§ Task directions
Without adding anything, give again the lines from the one holding "green pyramid: 7 -> 6" through the final line of the records, exactly, with both ends included and pictures dropped.

§ Records shown
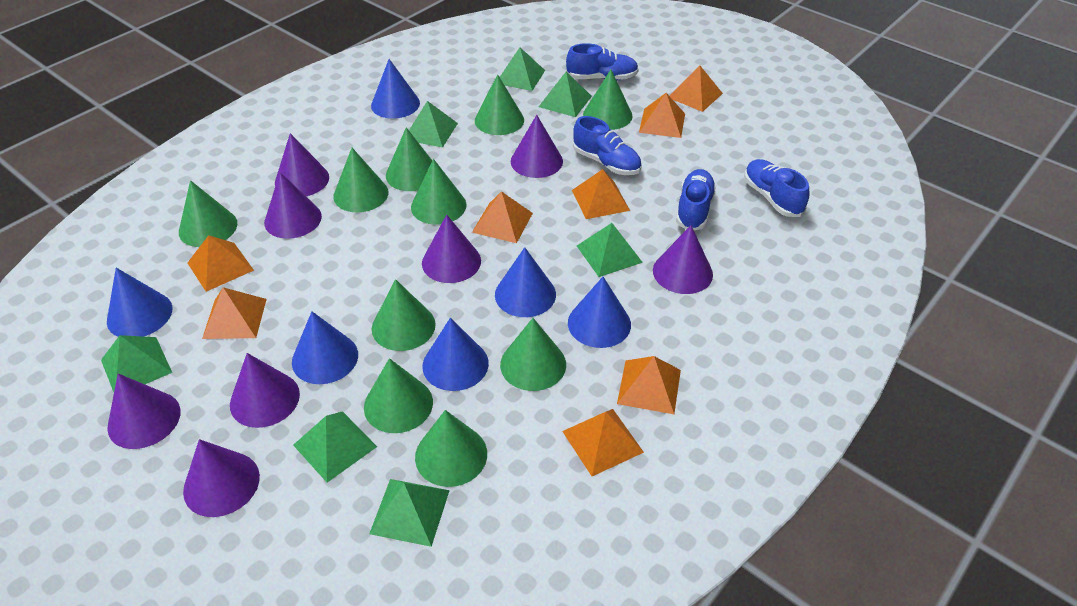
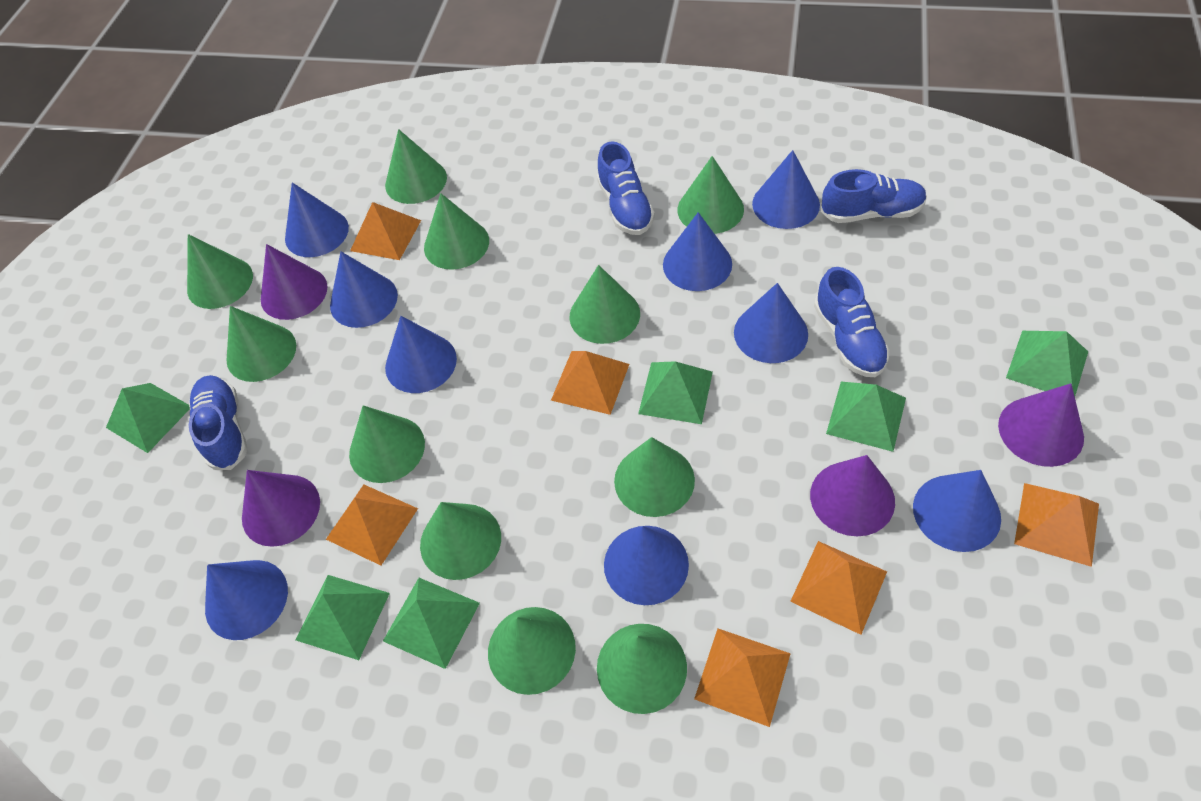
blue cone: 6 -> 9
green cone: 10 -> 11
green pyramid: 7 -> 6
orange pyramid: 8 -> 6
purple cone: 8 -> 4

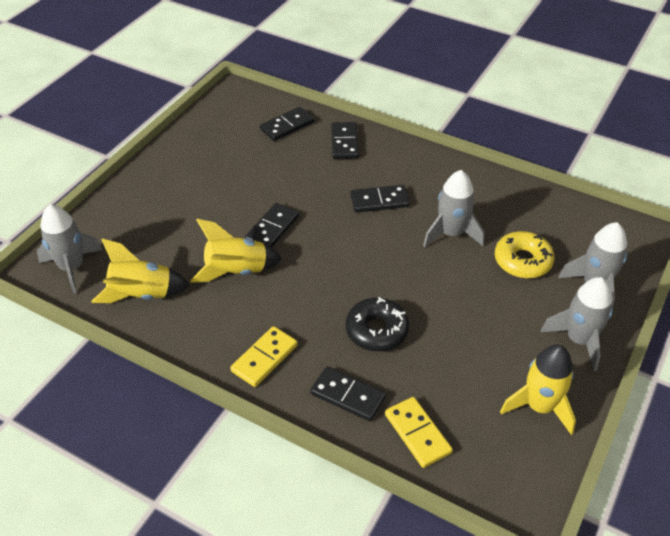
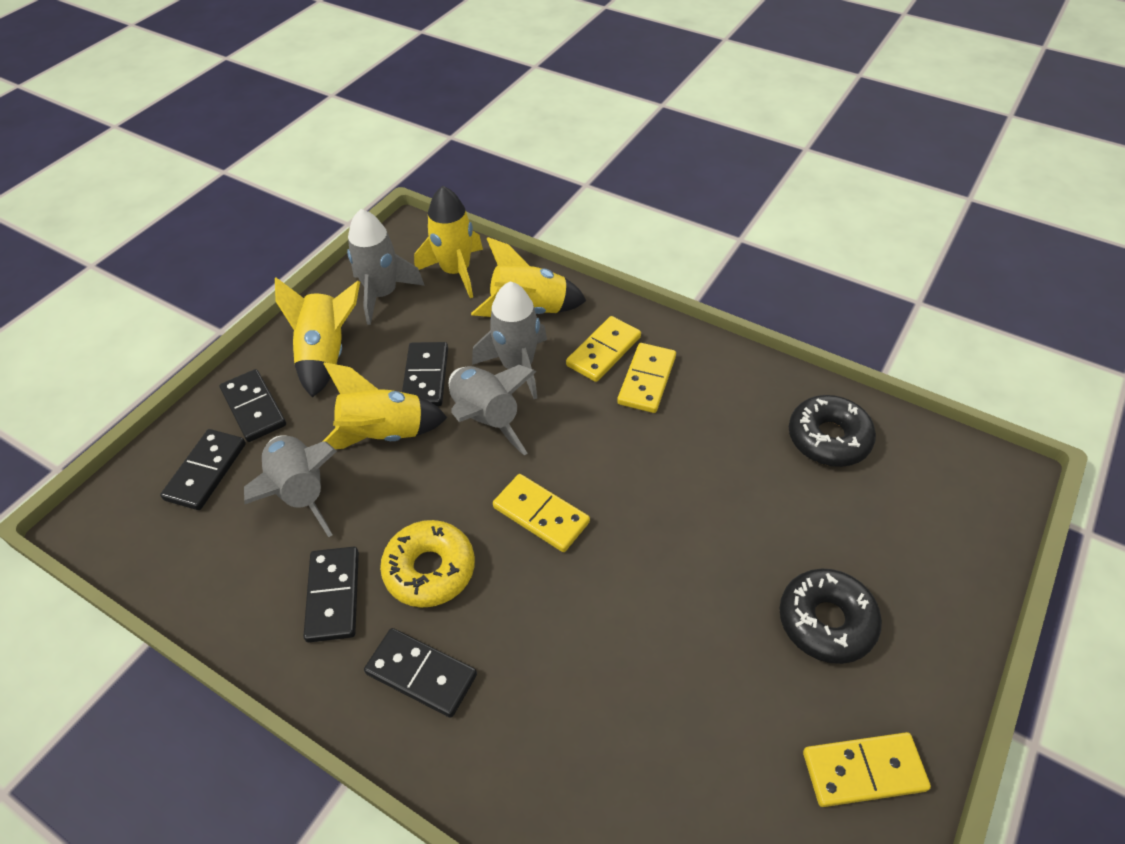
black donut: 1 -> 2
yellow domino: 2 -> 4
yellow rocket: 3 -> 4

§ Response
green pyramid: 7 -> 6
orange pyramid: 8 -> 6
purple cone: 8 -> 4

black donut: 1 -> 2
yellow domino: 2 -> 4
yellow rocket: 3 -> 4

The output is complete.